**INFORMATION PROVIDED**
• • • •
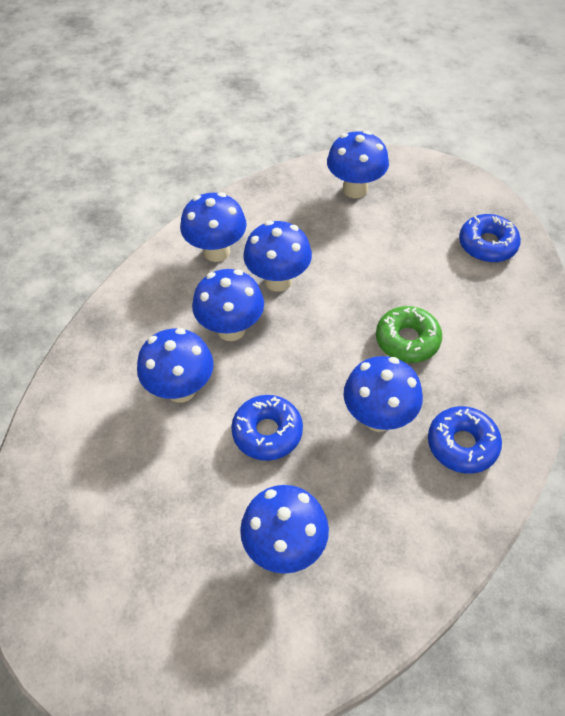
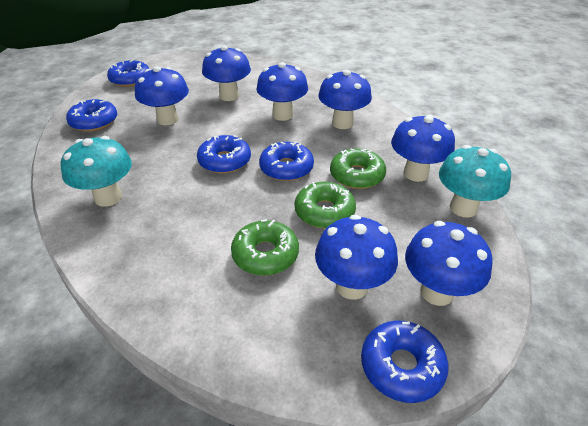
blue donut: 3 -> 5
green donut: 1 -> 3
turquoise mushroom: 0 -> 2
• • • •
**TASK PROMPT**
Pictures excluded, quote all the data above exactly.

**REPLY TO THE TASK**
blue donut: 3 -> 5
green donut: 1 -> 3
turquoise mushroom: 0 -> 2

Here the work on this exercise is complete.